ACTION ITEM :: Please set down exactly the lines of the listing below from the line containing "C2: none -> 6.8uF (5V, GND)" through the line containing "V3: AC 230V (AC1, AC2) -> AC 12V (AC1, AC2)", both lines included, leaving out all other lines.

PROVIDED RECORDS ::
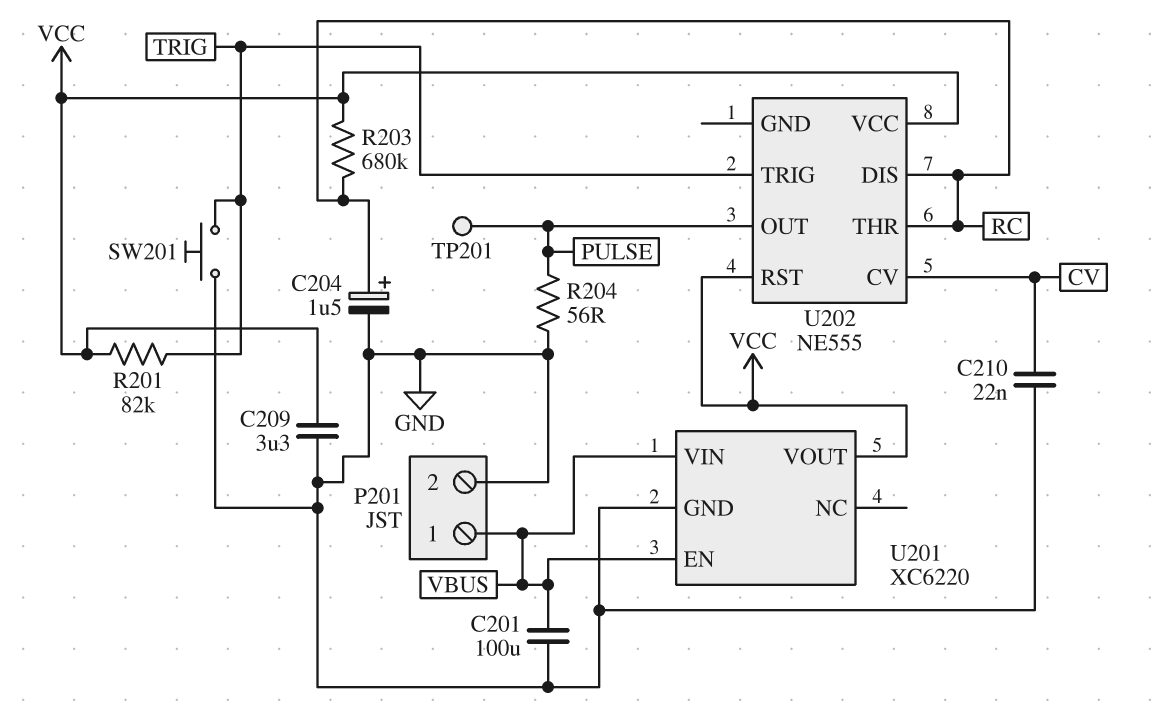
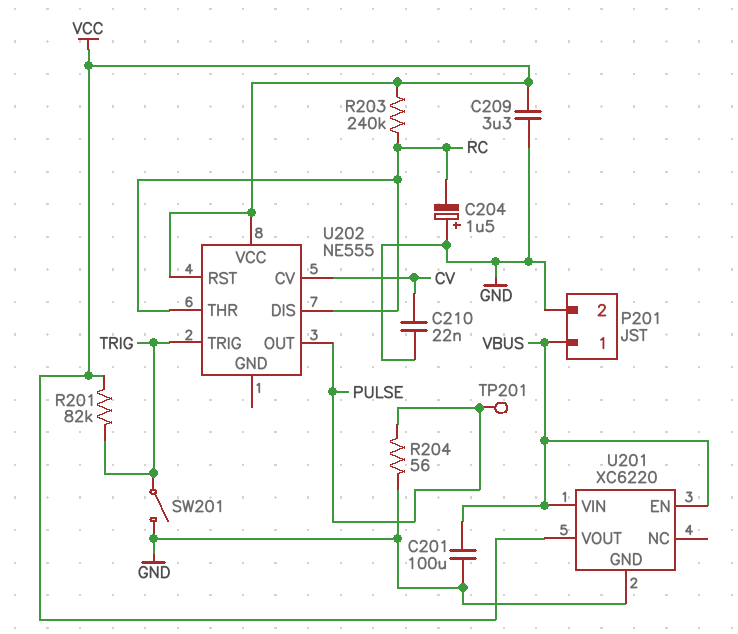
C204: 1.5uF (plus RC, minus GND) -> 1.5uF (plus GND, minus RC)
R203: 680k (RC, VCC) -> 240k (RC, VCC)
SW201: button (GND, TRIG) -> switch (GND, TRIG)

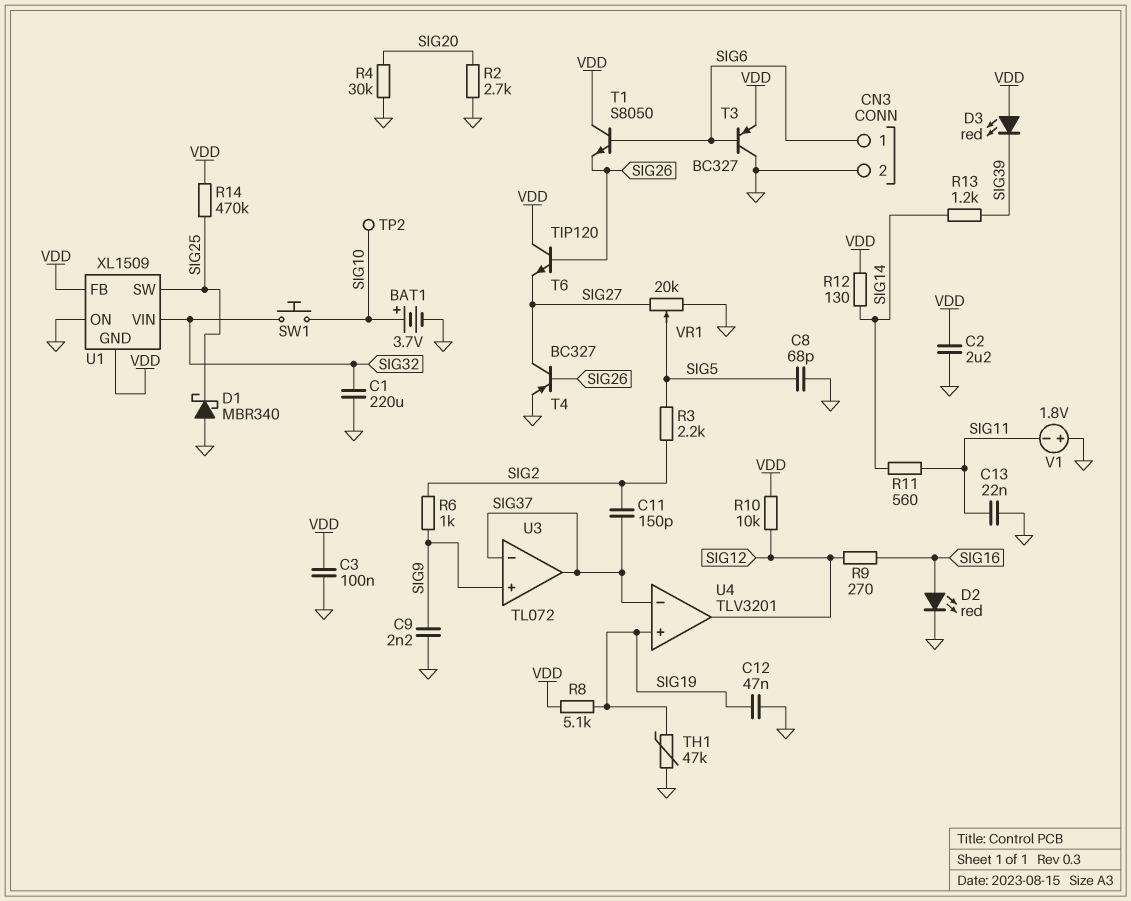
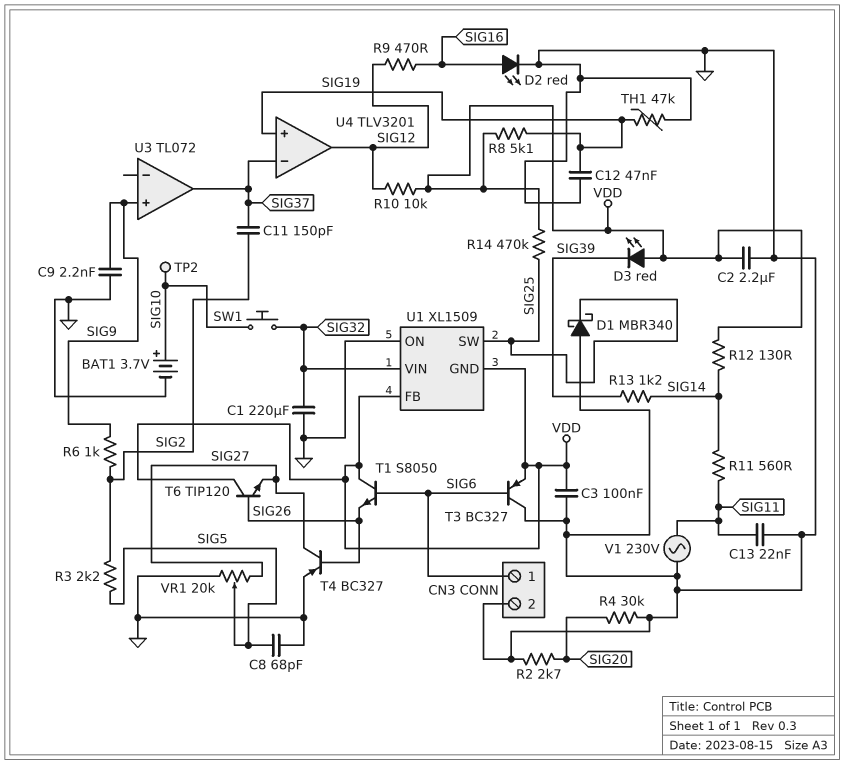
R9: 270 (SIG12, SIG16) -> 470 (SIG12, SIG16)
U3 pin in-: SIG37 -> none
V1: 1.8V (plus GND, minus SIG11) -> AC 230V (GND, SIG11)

--

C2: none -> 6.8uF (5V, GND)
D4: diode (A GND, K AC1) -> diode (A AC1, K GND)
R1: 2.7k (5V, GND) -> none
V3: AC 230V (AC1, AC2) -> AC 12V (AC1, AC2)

SOLUTION TO THE PROBLEM ::
C2: none -> 6.8uF (5V, GND)
D4: diode (A GND, K AC1) -> diode (A AC1, K GND)
R1: 2.7k (5V, GND) -> none
V3: AC 230V (AC1, AC2) -> AC 12V (AC1, AC2)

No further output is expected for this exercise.